-- Exercise requirements --
The response should contain all of the records, copied exactly, and none of the images.

————

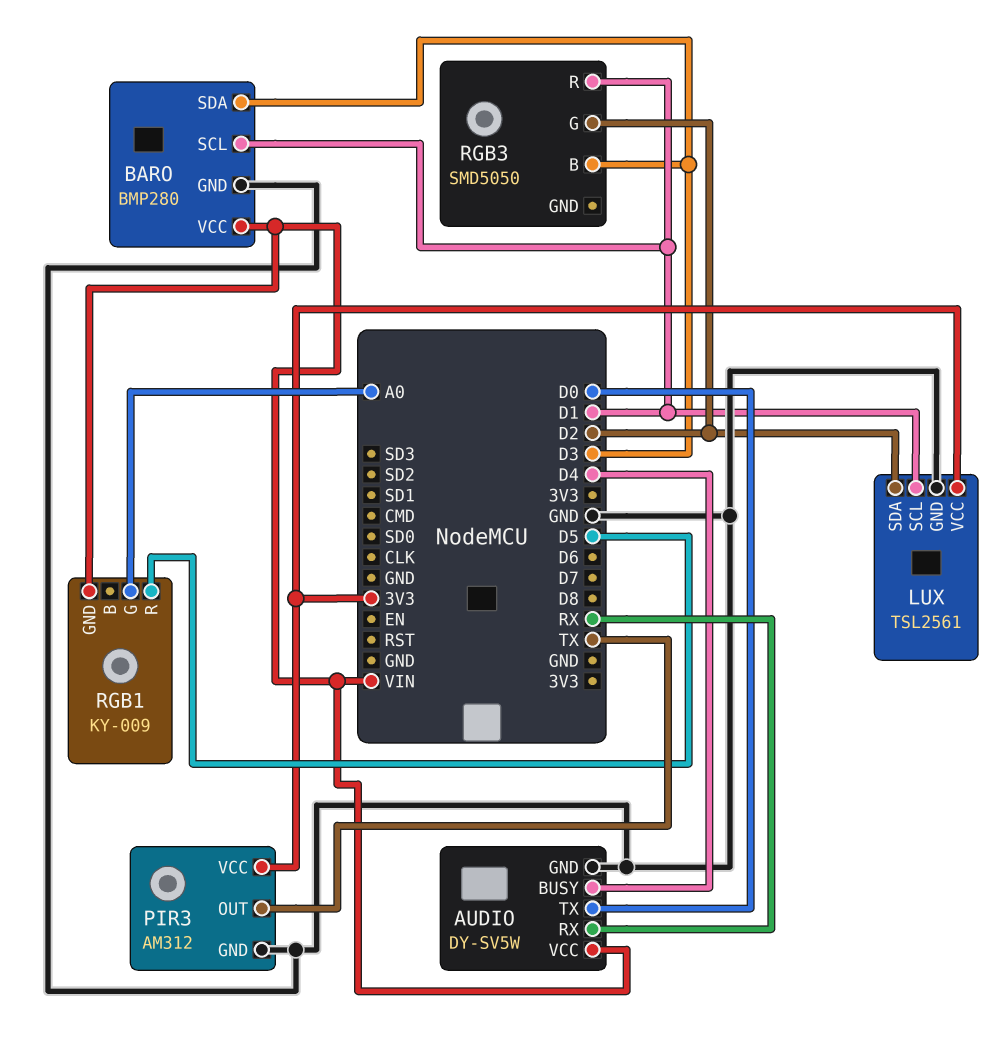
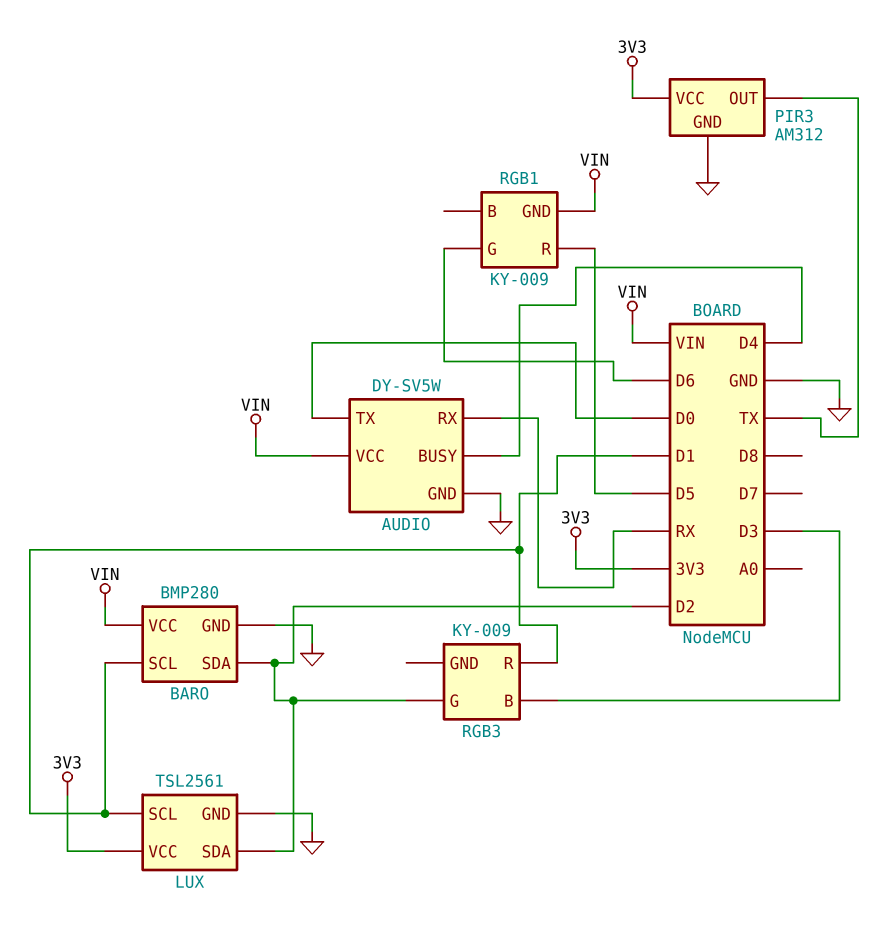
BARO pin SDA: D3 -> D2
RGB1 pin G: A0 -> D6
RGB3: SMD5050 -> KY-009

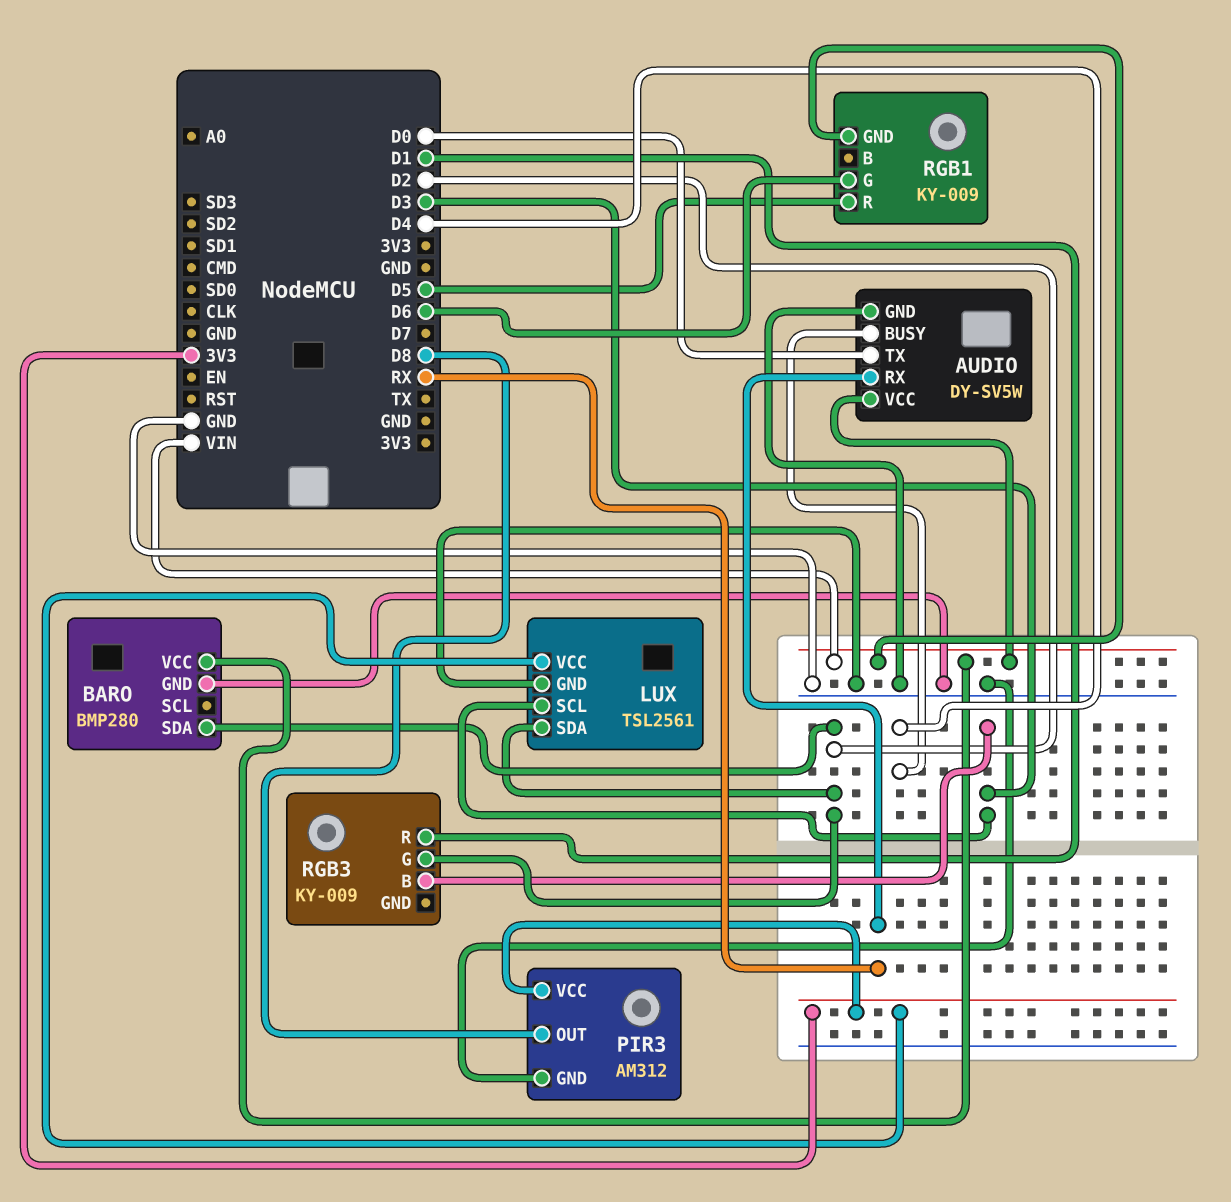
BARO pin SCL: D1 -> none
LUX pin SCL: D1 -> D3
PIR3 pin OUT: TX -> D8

————

-- Expected output --
BARO pin SDA: D3 -> D2
RGB1 pin G: A0 -> D6
RGB3: SMD5050 -> KY-009

BARO pin SCL: D1 -> none
LUX pin SCL: D1 -> D3
PIR3 pin OUT: TX -> D8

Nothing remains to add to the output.